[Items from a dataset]
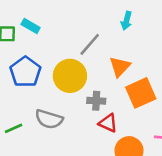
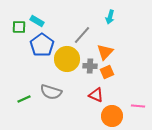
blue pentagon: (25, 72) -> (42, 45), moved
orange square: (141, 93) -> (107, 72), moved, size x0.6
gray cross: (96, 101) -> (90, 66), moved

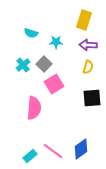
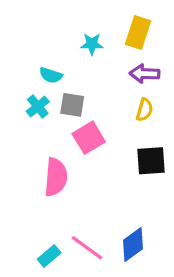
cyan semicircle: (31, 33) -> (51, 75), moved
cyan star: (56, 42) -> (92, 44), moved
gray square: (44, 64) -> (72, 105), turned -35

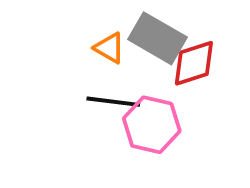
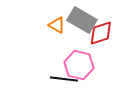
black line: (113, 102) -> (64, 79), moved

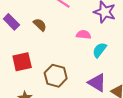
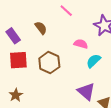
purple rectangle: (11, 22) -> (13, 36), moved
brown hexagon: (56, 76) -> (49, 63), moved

## Problem description
Write out only those lines that fall between the one containing "purple rectangle: (11, 22) -> (13, 36), moved" and the end of the entries, the first and last included, exactly as they read.

## Final answer
purple rectangle: (11, 22) -> (13, 36), moved
brown hexagon: (56, 76) -> (49, 63), moved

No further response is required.